#### INFORMATION PROVIDED:
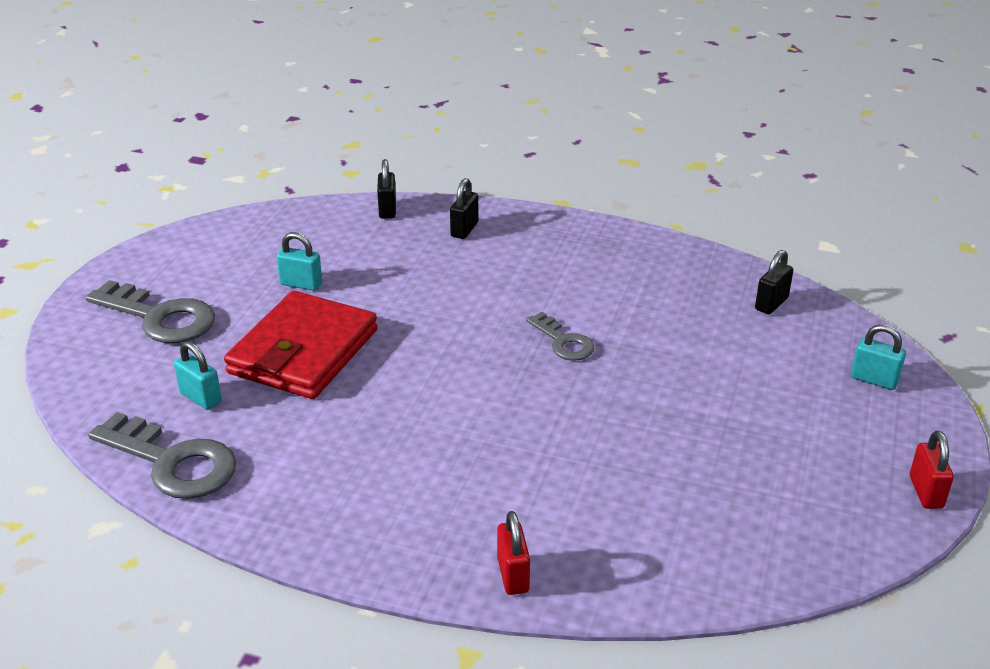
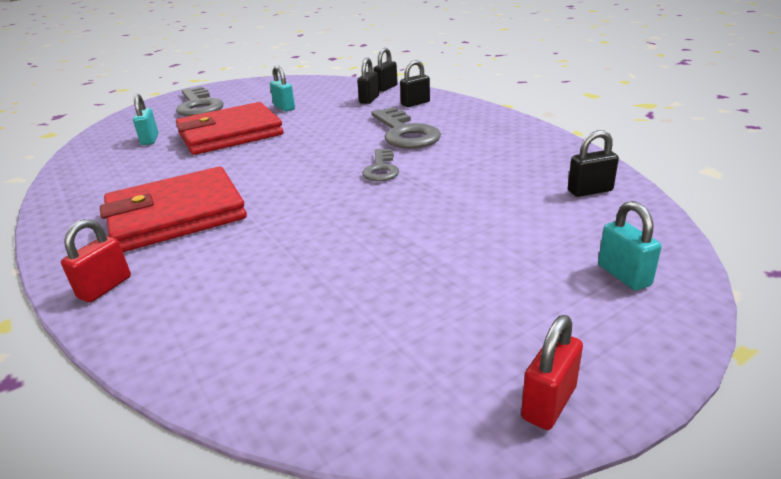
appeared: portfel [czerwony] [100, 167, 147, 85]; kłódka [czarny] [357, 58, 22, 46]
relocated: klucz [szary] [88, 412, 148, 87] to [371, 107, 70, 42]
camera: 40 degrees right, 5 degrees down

#### WHAT THE TASK ASKS:
The complete material, set down exactly and stripped of pictures, is the expected response.

#### ANSWER BOX:
appeared: portfel [czerwony] [100, 167, 147, 85]; kłódka [czarny] [357, 58, 22, 46]
relocated: klucz [szary] [88, 412, 148, 87] to [371, 107, 70, 42]
camera: 40 degrees right, 5 degrees down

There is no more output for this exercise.